Problem description
Go over the data and copy out each line with "camera" in it.

Data records
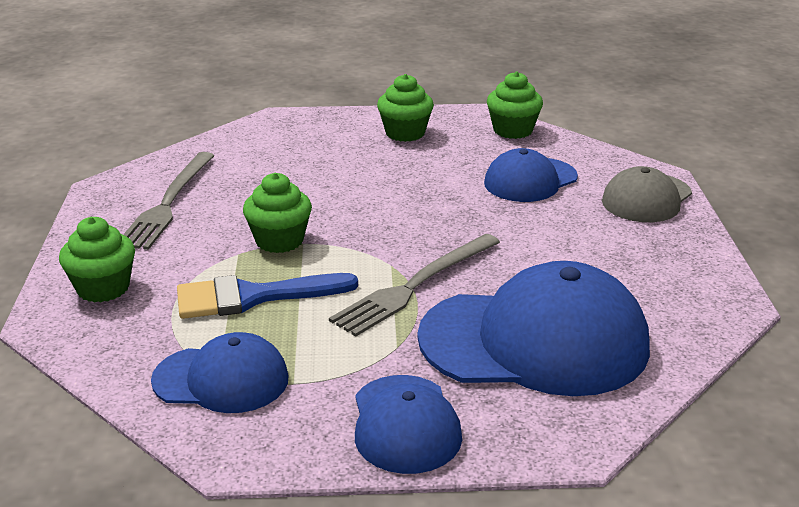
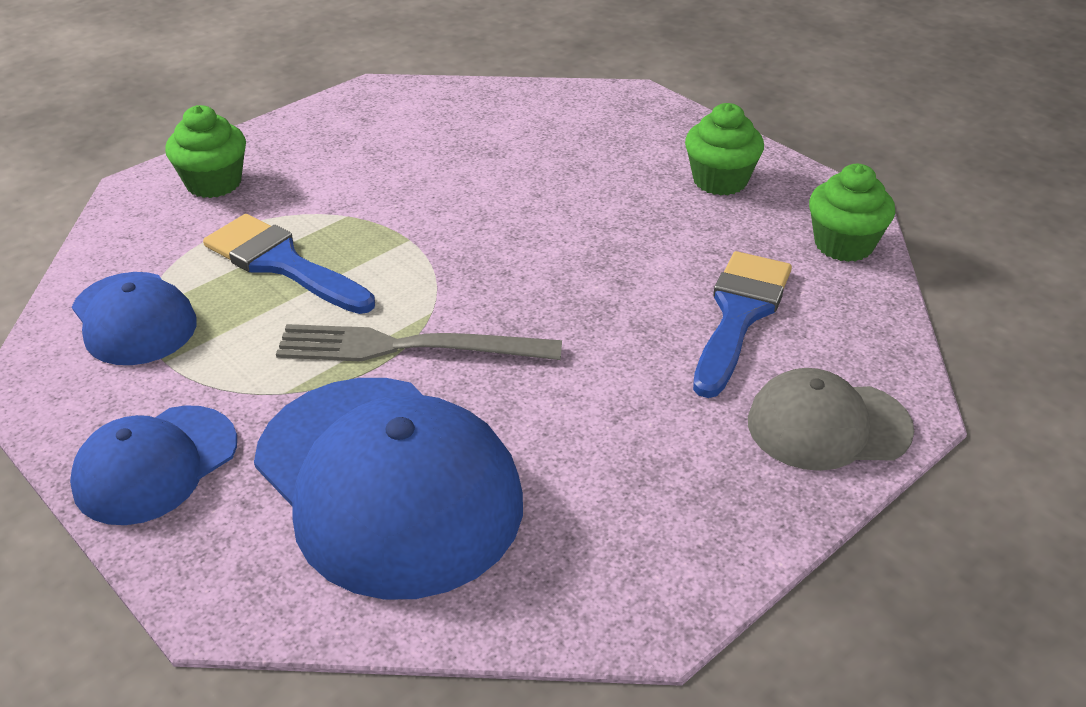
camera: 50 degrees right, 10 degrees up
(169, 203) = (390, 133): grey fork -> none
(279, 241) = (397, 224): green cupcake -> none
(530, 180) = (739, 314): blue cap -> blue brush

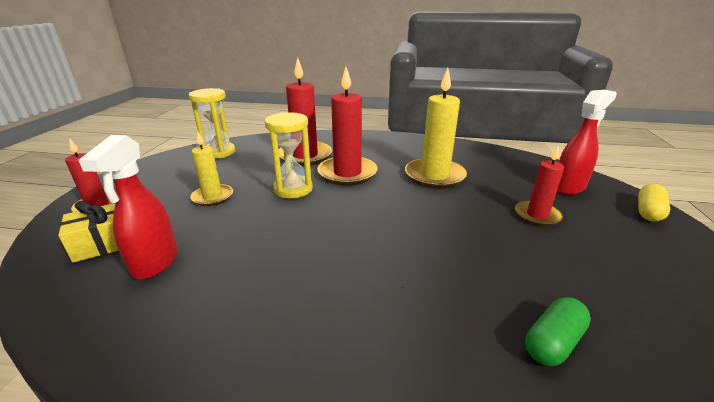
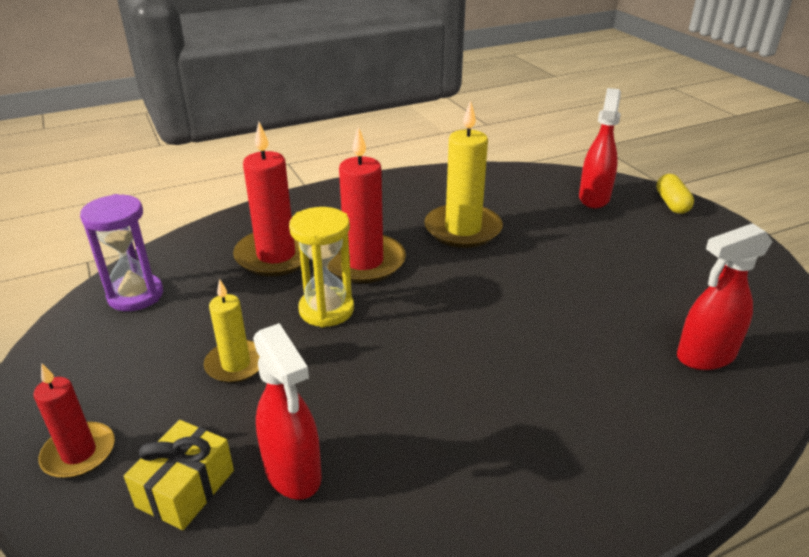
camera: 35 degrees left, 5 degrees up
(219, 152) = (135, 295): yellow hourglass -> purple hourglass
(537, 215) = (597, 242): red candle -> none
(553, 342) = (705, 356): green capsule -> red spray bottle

---

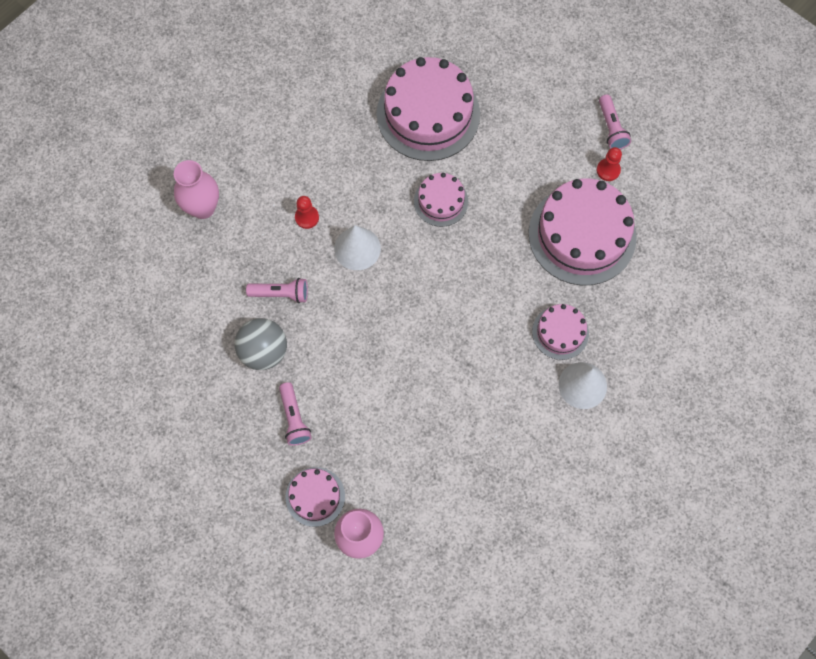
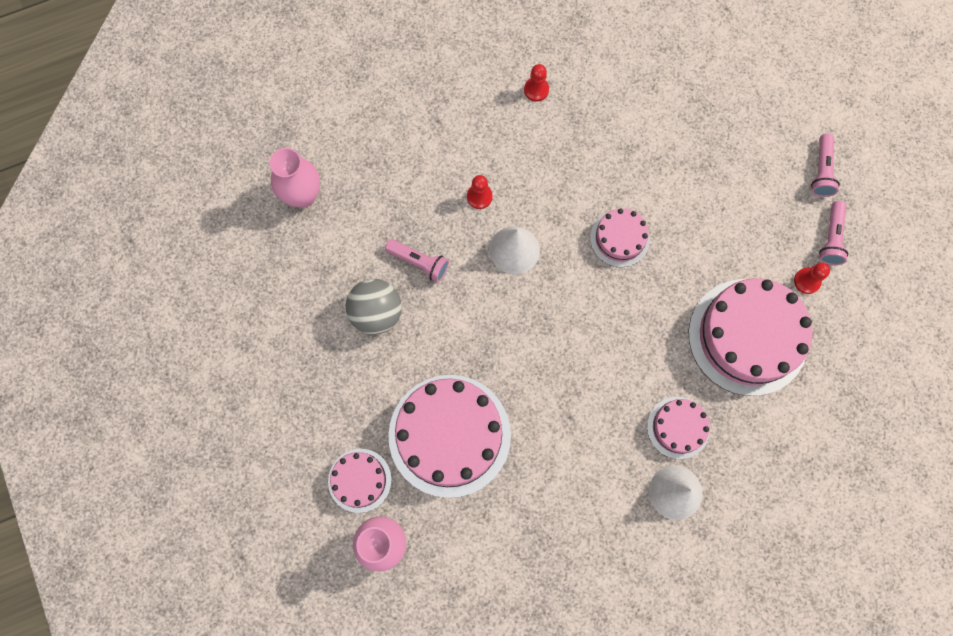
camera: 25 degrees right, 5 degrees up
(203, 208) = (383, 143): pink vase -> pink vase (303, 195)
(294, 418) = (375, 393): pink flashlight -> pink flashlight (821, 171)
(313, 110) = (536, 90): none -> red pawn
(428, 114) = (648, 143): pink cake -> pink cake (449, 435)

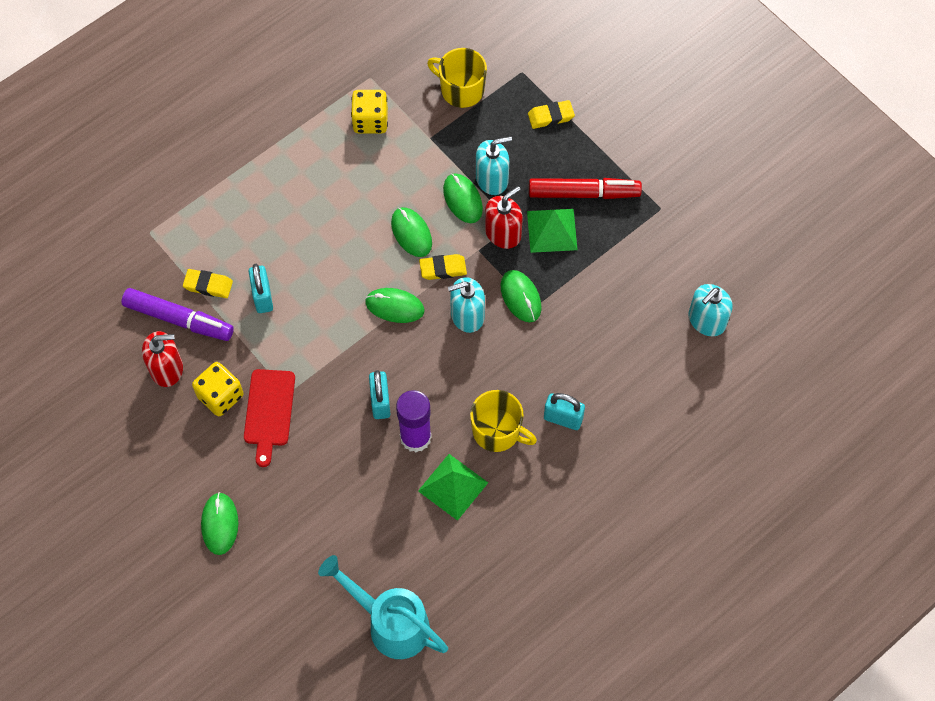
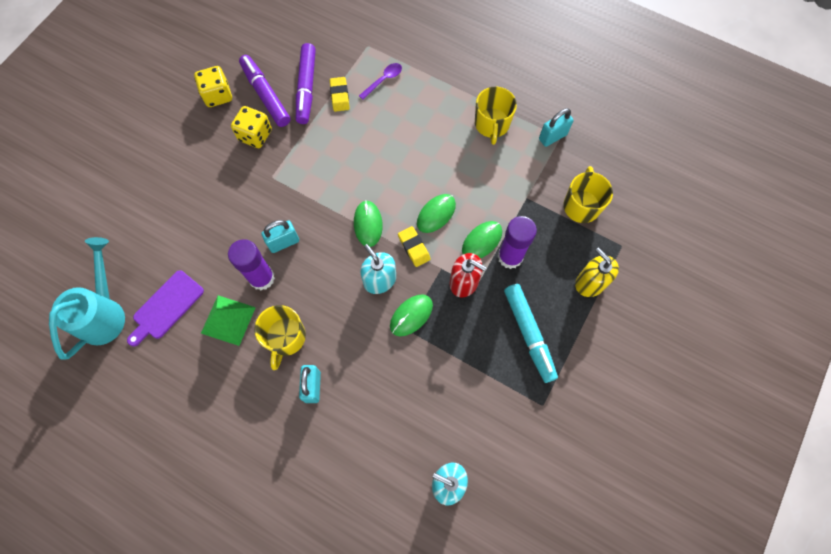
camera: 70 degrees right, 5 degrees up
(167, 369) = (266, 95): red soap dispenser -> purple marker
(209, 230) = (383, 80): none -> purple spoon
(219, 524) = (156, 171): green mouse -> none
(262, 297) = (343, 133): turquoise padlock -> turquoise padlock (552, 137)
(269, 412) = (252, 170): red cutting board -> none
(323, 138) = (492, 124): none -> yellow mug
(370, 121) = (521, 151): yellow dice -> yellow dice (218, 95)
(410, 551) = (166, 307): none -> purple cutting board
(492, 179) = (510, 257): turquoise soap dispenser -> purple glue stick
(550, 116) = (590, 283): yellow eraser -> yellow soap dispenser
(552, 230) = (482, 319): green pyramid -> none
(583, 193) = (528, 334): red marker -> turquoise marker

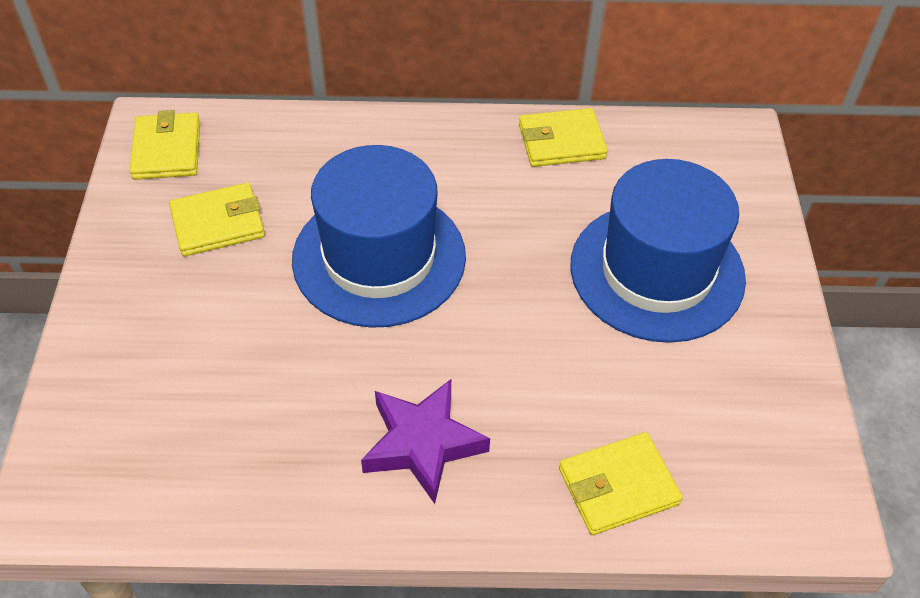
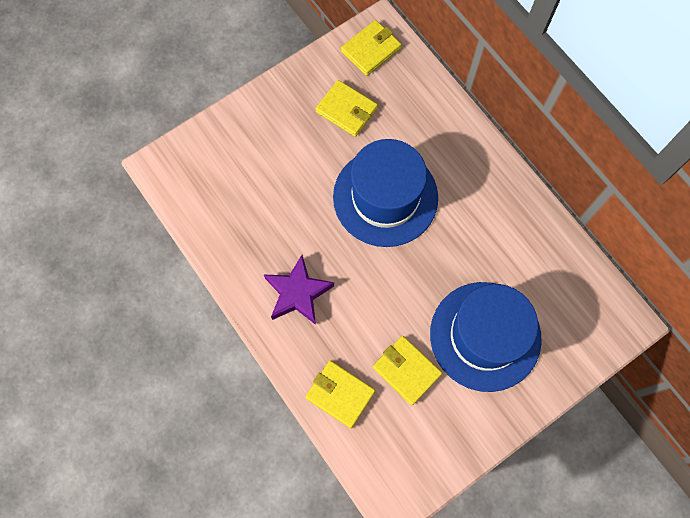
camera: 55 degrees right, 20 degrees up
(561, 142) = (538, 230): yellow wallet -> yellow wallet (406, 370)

Task result
camera: 50 degrees right, 10 degrees up
camera: 35 degrees left, 5 degrees up
camera: 25 degrees right, 5 degrees up
camera: 70 degrees right, 5 degrees up
camera: 55 degrees right, 20 degrees up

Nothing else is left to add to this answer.